Synthetic shape transformation data
Start of Block

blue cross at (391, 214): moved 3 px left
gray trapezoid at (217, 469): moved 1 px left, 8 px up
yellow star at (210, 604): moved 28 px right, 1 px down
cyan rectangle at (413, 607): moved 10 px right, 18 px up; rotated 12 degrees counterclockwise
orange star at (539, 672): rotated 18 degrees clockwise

End of Block

WHAT YOU WILL DO
Repeat back the data above, exact to the last character.

EXERCISE OUTPUT
blue cross at (391, 214): moved 3 px left
gray trapezoid at (217, 469): moved 1 px left, 8 px up
yellow star at (210, 604): moved 28 px right, 1 px down
cyan rectangle at (413, 607): moved 10 px right, 18 px up; rotated 12 degrees counterclockwise
orange star at (539, 672): rotated 18 degrees clockwise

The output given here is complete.